Instructions to follow: Write out the entries below exactly. End with the line that contains "Local Stock: [451,188,666,306]".

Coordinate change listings
★ ★ ★ ★ ★
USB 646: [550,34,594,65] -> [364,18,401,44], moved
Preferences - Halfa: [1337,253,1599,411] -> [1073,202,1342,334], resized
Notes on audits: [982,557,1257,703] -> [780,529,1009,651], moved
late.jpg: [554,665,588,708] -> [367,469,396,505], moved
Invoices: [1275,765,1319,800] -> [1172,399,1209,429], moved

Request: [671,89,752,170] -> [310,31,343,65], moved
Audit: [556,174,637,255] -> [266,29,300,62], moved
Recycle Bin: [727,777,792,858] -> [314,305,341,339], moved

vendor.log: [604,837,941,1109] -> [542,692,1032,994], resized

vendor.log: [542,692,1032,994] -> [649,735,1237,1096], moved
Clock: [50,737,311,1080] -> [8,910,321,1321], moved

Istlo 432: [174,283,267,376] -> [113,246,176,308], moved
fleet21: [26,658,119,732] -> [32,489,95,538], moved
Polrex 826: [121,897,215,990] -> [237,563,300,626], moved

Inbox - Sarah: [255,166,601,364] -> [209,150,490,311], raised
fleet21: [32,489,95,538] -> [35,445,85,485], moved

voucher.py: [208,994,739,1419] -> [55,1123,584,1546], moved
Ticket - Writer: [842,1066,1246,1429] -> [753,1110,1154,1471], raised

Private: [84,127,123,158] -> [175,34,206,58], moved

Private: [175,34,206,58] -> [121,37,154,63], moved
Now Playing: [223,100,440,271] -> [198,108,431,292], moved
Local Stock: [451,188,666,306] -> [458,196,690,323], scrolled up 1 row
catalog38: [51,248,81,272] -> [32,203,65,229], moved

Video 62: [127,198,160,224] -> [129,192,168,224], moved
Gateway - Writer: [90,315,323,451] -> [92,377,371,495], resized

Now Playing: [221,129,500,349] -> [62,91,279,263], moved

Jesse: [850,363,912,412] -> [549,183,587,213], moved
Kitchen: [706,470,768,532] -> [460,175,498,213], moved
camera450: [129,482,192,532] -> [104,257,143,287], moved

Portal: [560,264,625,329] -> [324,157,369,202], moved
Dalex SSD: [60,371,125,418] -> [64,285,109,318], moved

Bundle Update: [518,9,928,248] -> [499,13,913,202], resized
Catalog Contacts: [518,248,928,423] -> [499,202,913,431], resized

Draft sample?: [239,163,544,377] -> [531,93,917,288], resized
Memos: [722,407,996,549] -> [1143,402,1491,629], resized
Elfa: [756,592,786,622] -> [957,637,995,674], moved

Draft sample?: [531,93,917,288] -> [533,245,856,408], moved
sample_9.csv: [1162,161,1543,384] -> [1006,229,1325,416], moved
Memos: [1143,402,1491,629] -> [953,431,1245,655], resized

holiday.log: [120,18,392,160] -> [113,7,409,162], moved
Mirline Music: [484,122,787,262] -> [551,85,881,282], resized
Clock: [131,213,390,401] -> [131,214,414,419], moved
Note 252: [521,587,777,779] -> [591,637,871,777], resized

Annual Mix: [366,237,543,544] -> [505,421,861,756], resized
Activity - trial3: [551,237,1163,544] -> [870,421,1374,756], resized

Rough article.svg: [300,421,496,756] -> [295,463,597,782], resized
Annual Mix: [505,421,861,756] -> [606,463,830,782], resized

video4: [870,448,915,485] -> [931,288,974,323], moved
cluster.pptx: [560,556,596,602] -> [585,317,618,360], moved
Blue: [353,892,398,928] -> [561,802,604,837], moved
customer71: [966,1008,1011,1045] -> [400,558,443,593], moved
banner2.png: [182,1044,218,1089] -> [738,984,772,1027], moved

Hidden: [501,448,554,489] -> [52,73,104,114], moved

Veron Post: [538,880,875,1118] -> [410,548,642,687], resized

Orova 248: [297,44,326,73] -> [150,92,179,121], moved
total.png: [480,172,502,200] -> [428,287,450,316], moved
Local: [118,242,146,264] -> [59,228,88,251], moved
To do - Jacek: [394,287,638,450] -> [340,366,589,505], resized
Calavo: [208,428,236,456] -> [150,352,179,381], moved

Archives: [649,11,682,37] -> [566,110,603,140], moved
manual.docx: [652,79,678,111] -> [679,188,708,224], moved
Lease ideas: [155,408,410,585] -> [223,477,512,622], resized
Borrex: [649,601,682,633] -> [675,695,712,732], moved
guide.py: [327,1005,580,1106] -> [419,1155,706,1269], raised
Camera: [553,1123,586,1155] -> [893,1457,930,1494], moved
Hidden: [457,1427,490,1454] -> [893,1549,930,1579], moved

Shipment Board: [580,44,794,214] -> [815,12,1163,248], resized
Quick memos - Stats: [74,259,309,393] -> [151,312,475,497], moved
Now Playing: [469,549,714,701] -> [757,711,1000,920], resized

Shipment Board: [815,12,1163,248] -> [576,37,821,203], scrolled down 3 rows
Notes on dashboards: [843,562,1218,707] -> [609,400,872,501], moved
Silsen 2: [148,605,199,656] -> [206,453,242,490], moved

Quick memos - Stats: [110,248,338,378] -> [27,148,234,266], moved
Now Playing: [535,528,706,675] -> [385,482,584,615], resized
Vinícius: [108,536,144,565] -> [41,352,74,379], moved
★ ★ ★ ★ ★
Solution to the problem:
USB 646: [550,34,594,65] -> [364,18,401,44], moved
Preferences - Halfa: [1337,253,1599,411] -> [1073,202,1342,334], resized
Notes on audits: [982,557,1257,703] -> [780,529,1009,651], moved
late.jpg: [554,665,588,708] -> [367,469,396,505], moved
Invoices: [1275,765,1319,800] -> [1172,399,1209,429], moved

Request: [671,89,752,170] -> [310,31,343,65], moved
Audit: [556,174,637,255] -> [266,29,300,62], moved
Recycle Bin: [727,777,792,858] -> [314,305,341,339], moved

vendor.log: [604,837,941,1109] -> [542,692,1032,994], resized

vendor.log: [542,692,1032,994] -> [649,735,1237,1096], moved
Clock: [50,737,311,1080] -> [8,910,321,1321], moved

Istlo 432: [174,283,267,376] -> [113,246,176,308], moved
fleet21: [26,658,119,732] -> [32,489,95,538], moved
Polrex 826: [121,897,215,990] -> [237,563,300,626], moved

Inbox - Sarah: [255,166,601,364] -> [209,150,490,311], raised
fleet21: [32,489,95,538] -> [35,445,85,485], moved

voucher.py: [208,994,739,1419] -> [55,1123,584,1546], moved
Ticket - Writer: [842,1066,1246,1429] -> [753,1110,1154,1471], raised

Private: [84,127,123,158] -> [175,34,206,58], moved

Private: [175,34,206,58] -> [121,37,154,63], moved
Now Playing: [223,100,440,271] -> [198,108,431,292], moved
Local Stock: [451,188,666,306] -> [458,196,690,323], scrolled up 1 row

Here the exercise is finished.